(Supplied data Opens)
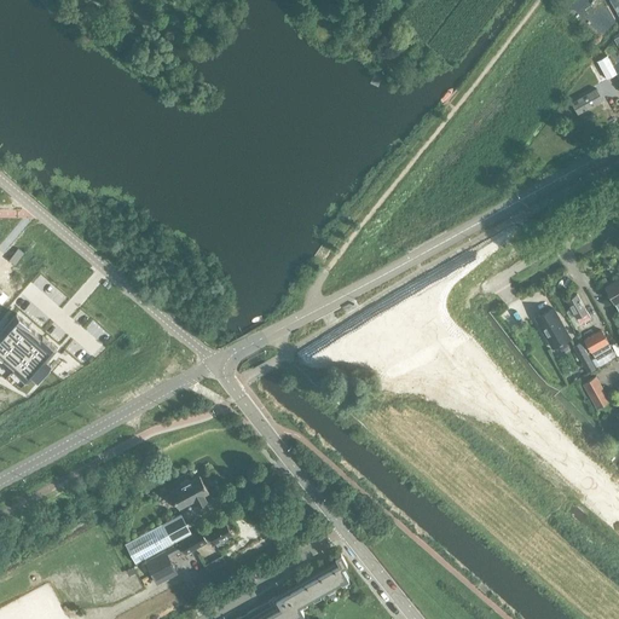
[(618,0),(608,0),(618,17),(618,0)]
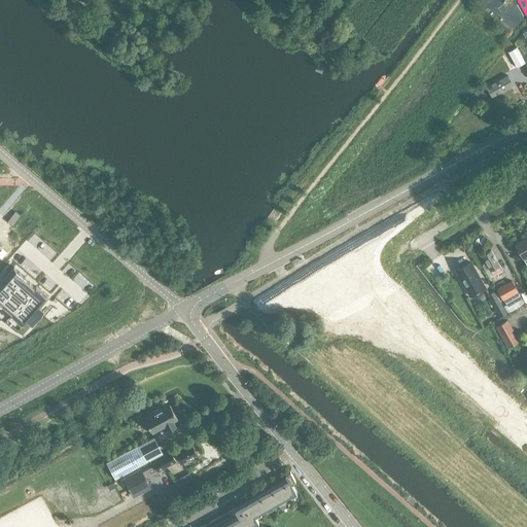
[(507,53),(507,54),(516,67),(525,62),(517,47),(507,53)]
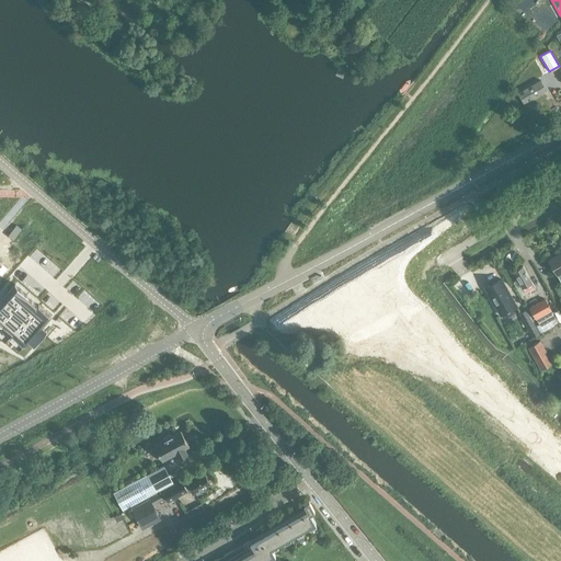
[(540,80),(517,93),(528,113),(551,100),(540,80)]
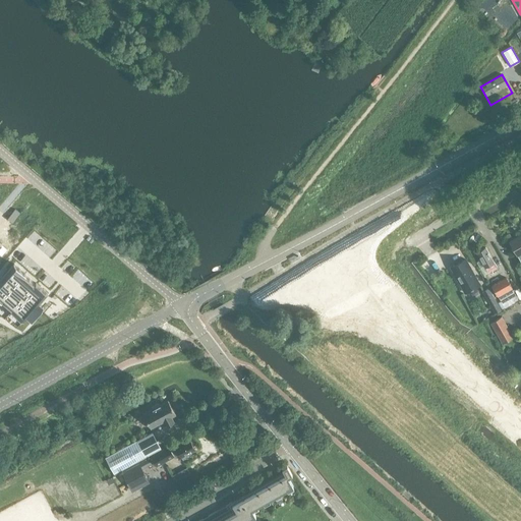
[(520,234),(509,241),(517,256),(520,253),(520,234)]
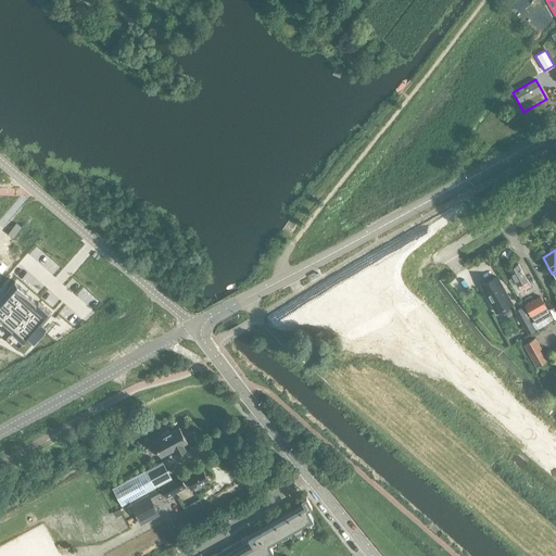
[(521,292),(531,287),(518,264),(508,269),(513,277),(508,279),(512,285),(516,283),(517,286),(521,292)]
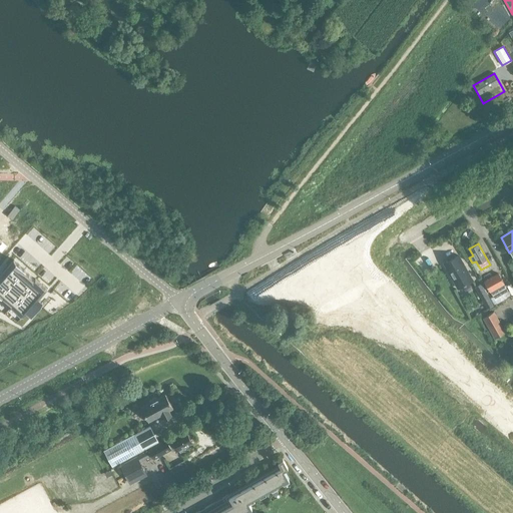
[(444,263),(458,288),(472,280),(458,254),(444,263)]
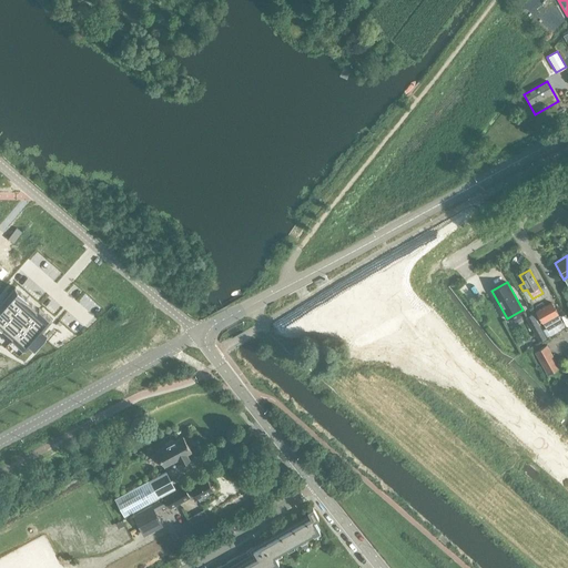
[(14,286),(0,303),(0,327),(1,328),(2,327),(12,337),(12,338),(24,350),(30,344),(34,348),(47,335),(42,330),(52,318),(39,307),(38,308),(27,298),(28,298),(14,286)]
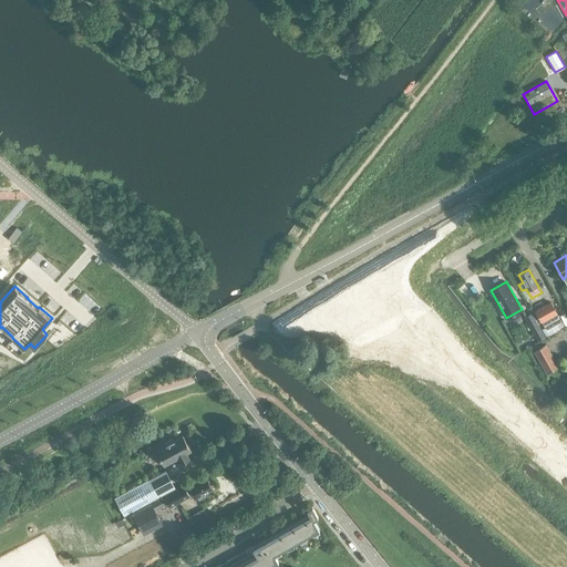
[(535,310),(542,322),(545,328),(560,319),(550,302),(535,310)]
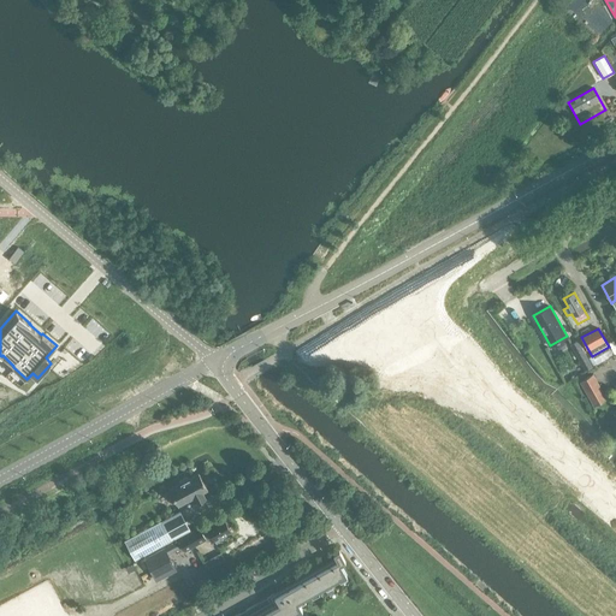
[(580,345),(574,349),(581,361),(587,357),(580,345)]
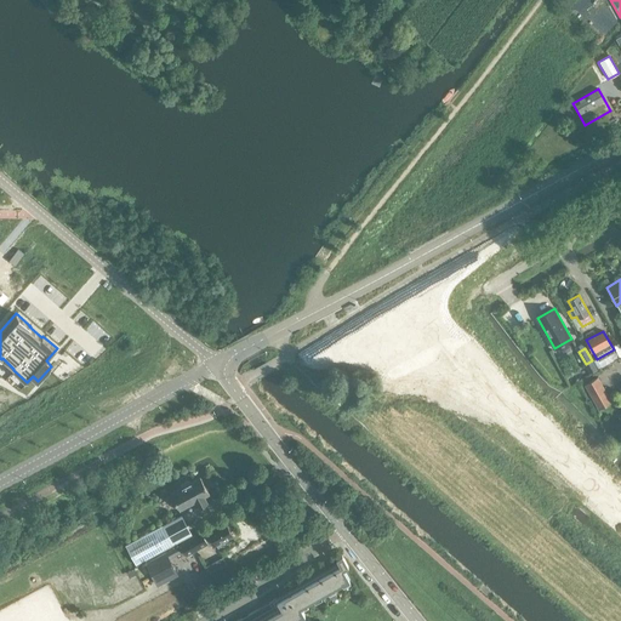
[(597,405),(609,398),(597,377),(585,383),(597,405)]
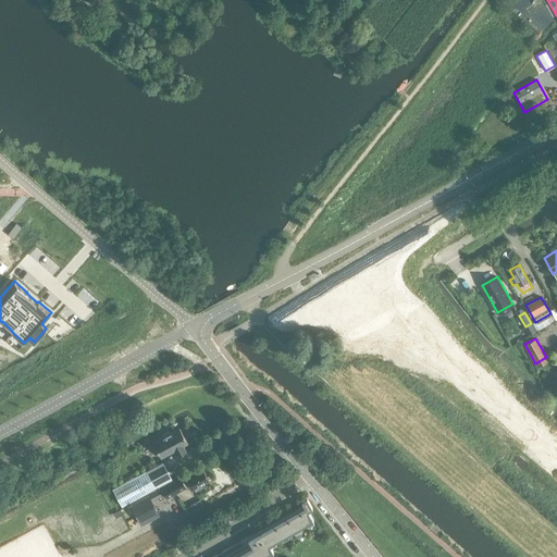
[(184,446),(188,443),(180,428),(171,433),(170,431),(162,434),(163,436),(152,443),(161,458),(175,450),(178,456),(186,452),(184,446)]
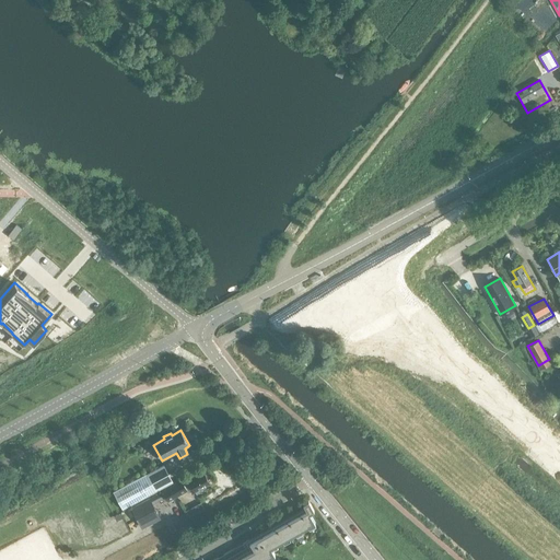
[(163,487),(154,469),(114,491),(123,509),(163,487)]
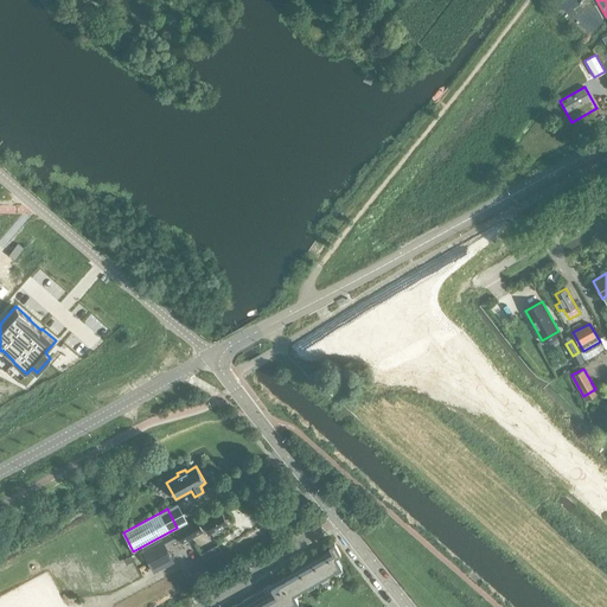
[(204,521),(211,532),(212,535),(219,531),(218,529),(227,524),(219,511),(204,521)]
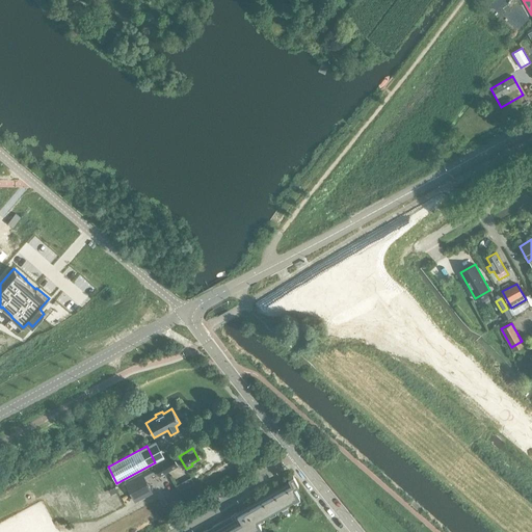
[(154,466),(159,476),(178,466),(173,455),(154,466)]
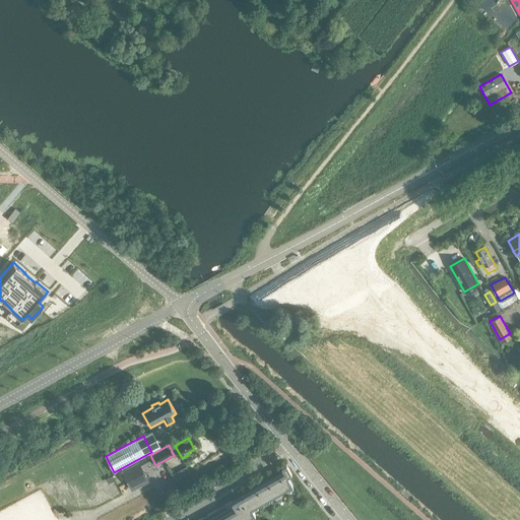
[(130,488),(146,479),(137,463),(122,471),(130,488)]
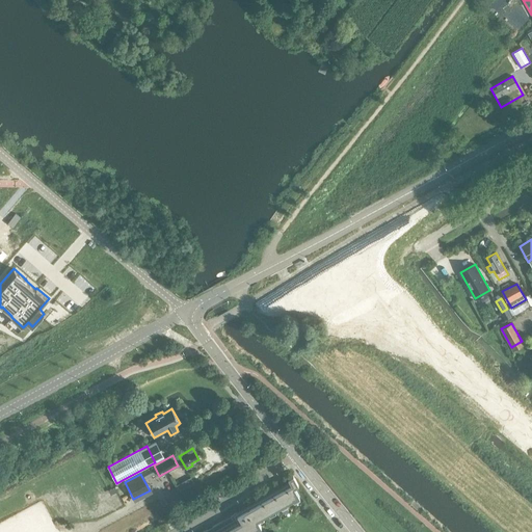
[(250,531),(261,527),(257,520),(299,496),(294,486),(298,484),(293,475),(288,478),(291,483),(238,513),(237,512),(201,531),(250,531)]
(Supplied data Closes)
_Exercise requirements_
Could you repeat every record exactly as written, with the pictures left out?

_Finished exercise_
[(618,0),(608,0),(618,17),(618,0)]
[(507,53),(507,54),(516,67),(525,62),(517,47),(507,53)]
[(540,80),(517,93),(528,113),(551,100),(540,80)]
[(520,234),(509,241),(517,256),(520,253),(520,234)]
[(521,292),(531,287),(518,264),(508,269),(513,277),(508,279),(512,285),(516,283),(517,286),(521,292)]
[(444,263),(458,288),(472,280),(458,254),(444,263)]
[(14,286),(0,303),(0,327),(1,328),(2,327),(12,337),(12,338),(24,350),(30,344),(34,348),(47,335),(42,330),(52,318),(39,307),(38,308),(27,298),(28,298),(14,286)]
[(535,310),(542,322),(545,328),(560,319),(550,302),(535,310)]
[(580,345),(574,349),(581,361),(587,357),(580,345)]
[(597,405),(609,398),(597,377),(585,383),(597,405)]
[(184,446),(188,443),(180,428),(171,433),(170,431),(162,434),(163,436),(152,443),(161,458),(175,450),(178,456),(186,452),(184,446)]
[(163,487),(154,469),(114,491),(123,509),(163,487)]
[(204,521),(211,532),(212,535),(219,531),(218,529),(227,524),(219,511),(204,521)]
[(154,466),(159,476),(178,466),(173,455),(154,466)]
[(130,488),(146,479),(137,463),(122,471),(130,488)]
[(250,531),(261,527),(257,520),(299,496),(294,486),(298,484),(293,475),(288,478),(291,483),(238,513),(237,512),(201,531),(250,531)]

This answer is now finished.